» EXERCISE PROMPT
Only the lines from the line containing "orange book: 3 -> 2" to the end of the records, both included, belong in the answer, copied exactly.

Object state comparisons:
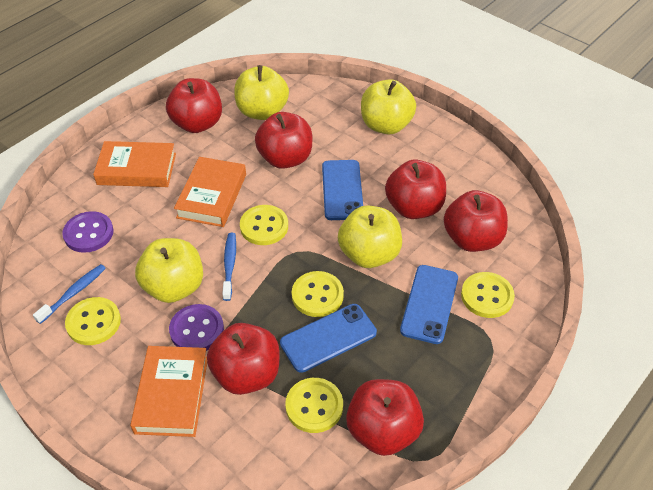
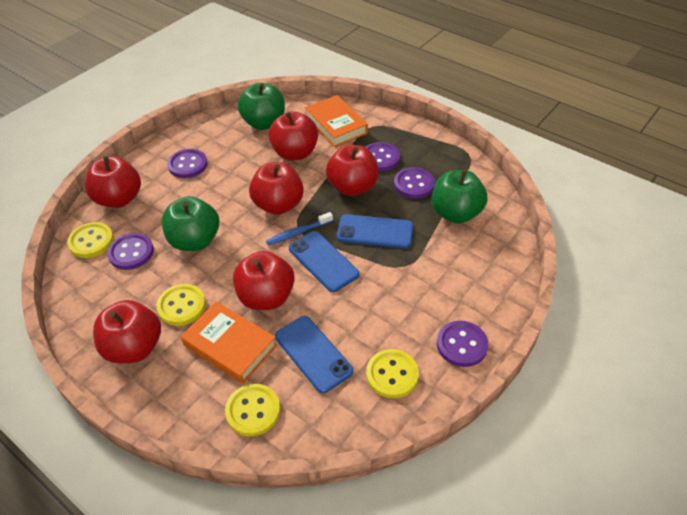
blue toothbrush: 2 -> 1
green apple: 0 -> 3
orange book: 3 -> 2
purple button: 2 -> 5
yellow apple: 4 -> 0
yellow button: 5 -> 4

» EXERCISE RESULT
orange book: 3 -> 2
purple button: 2 -> 5
yellow apple: 4 -> 0
yellow button: 5 -> 4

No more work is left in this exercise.